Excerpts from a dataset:
┌──

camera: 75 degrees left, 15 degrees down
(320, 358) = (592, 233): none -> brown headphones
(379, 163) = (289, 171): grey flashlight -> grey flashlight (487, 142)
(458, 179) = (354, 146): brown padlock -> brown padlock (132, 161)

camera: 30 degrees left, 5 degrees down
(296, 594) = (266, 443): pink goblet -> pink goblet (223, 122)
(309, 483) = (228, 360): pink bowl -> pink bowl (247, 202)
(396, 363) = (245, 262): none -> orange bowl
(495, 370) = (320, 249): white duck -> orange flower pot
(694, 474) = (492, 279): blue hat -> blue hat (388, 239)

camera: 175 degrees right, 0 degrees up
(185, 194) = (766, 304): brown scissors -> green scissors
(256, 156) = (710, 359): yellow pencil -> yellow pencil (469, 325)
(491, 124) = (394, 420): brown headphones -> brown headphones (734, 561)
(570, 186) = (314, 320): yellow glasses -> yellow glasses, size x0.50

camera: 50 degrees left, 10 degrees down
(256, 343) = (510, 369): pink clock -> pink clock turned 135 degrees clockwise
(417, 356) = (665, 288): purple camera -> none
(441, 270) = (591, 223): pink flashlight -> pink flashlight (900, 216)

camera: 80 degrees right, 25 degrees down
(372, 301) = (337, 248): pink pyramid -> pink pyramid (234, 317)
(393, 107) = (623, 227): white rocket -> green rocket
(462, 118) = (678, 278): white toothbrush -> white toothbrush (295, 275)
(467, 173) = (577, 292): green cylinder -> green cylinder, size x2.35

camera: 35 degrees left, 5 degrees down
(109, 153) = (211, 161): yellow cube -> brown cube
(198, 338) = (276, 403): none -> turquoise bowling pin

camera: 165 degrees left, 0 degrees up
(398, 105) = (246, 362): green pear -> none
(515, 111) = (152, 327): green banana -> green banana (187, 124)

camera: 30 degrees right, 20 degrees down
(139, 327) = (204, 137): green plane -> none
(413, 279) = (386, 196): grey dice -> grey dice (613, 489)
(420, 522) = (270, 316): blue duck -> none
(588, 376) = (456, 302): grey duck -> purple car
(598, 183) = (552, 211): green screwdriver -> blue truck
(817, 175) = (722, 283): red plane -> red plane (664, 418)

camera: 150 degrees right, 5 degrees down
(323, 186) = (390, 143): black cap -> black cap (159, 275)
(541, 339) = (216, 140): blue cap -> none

└──

EXERCISE AIM:
In these records, tally the lines that contain the string "white", and give only the result.

TASK RESPONSE:
3